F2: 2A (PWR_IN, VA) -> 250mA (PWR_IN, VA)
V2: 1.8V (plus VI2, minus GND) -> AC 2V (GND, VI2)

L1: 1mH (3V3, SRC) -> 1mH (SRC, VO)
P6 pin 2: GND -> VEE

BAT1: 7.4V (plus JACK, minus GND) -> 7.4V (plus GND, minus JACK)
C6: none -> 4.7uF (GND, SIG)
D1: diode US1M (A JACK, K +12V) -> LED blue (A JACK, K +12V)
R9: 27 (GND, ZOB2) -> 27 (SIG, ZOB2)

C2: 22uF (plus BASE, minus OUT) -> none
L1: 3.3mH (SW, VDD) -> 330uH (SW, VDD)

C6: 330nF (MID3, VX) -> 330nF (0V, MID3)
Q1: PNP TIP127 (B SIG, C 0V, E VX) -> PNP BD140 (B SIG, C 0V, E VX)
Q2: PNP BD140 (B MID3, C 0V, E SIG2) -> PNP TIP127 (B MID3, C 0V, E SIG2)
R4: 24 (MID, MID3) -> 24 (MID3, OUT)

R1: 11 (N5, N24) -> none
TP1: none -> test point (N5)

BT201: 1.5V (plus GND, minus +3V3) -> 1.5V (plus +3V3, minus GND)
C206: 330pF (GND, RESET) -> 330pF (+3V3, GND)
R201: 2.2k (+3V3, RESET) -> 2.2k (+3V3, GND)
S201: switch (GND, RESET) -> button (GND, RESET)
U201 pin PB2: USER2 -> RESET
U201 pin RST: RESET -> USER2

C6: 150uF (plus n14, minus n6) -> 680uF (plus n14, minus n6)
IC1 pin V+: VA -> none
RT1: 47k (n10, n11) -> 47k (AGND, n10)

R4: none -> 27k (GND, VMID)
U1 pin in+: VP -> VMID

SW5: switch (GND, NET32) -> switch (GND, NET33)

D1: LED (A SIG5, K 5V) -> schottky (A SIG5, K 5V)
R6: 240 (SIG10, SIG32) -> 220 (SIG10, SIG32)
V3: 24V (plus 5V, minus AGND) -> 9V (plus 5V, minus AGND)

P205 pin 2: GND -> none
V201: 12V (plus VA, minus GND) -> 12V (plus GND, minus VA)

* THE TASK *
From the first line of the entries above to the line with "C6: none -> 4.7uF (GND, SIG)", please return every line exactly, keeping both ends.

* RESPONSE BELOW *
F2: 2A (PWR_IN, VA) -> 250mA (PWR_IN, VA)
V2: 1.8V (plus VI2, minus GND) -> AC 2V (GND, VI2)

L1: 1mH (3V3, SRC) -> 1mH (SRC, VO)
P6 pin 2: GND -> VEE

BAT1: 7.4V (plus JACK, minus GND) -> 7.4V (plus GND, minus JACK)
C6: none -> 4.7uF (GND, SIG)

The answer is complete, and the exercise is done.